/---
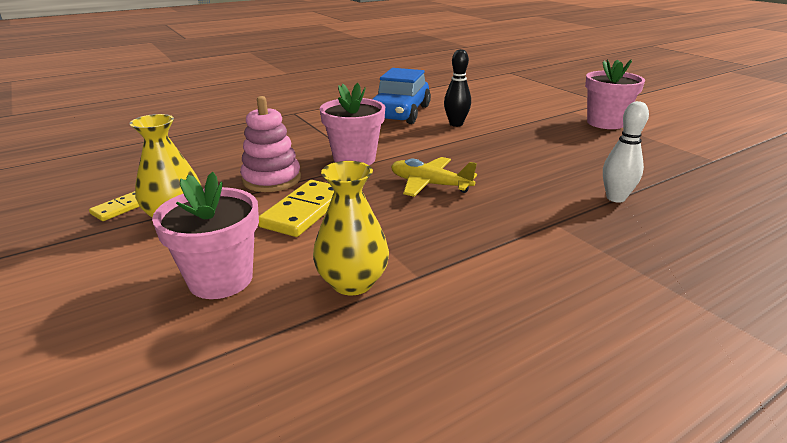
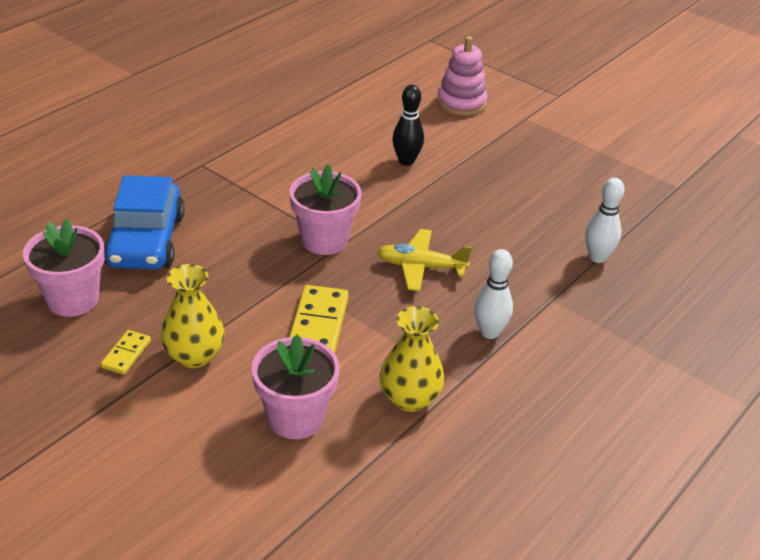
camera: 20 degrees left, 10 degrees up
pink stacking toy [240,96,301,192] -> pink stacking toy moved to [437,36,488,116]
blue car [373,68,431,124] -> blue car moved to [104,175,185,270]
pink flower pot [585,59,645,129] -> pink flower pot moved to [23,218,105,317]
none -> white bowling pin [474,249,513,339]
\---
- Task directions -
Include both ends. Return the line holding "pink stacking toy [240,96,301,192]" and all lines after it in the records above, exactly as written.

- Solution to the problem -
pink stacking toy [240,96,301,192] -> pink stacking toy moved to [437,36,488,116]
blue car [373,68,431,124] -> blue car moved to [104,175,185,270]
pink flower pot [585,59,645,129] -> pink flower pot moved to [23,218,105,317]
none -> white bowling pin [474,249,513,339]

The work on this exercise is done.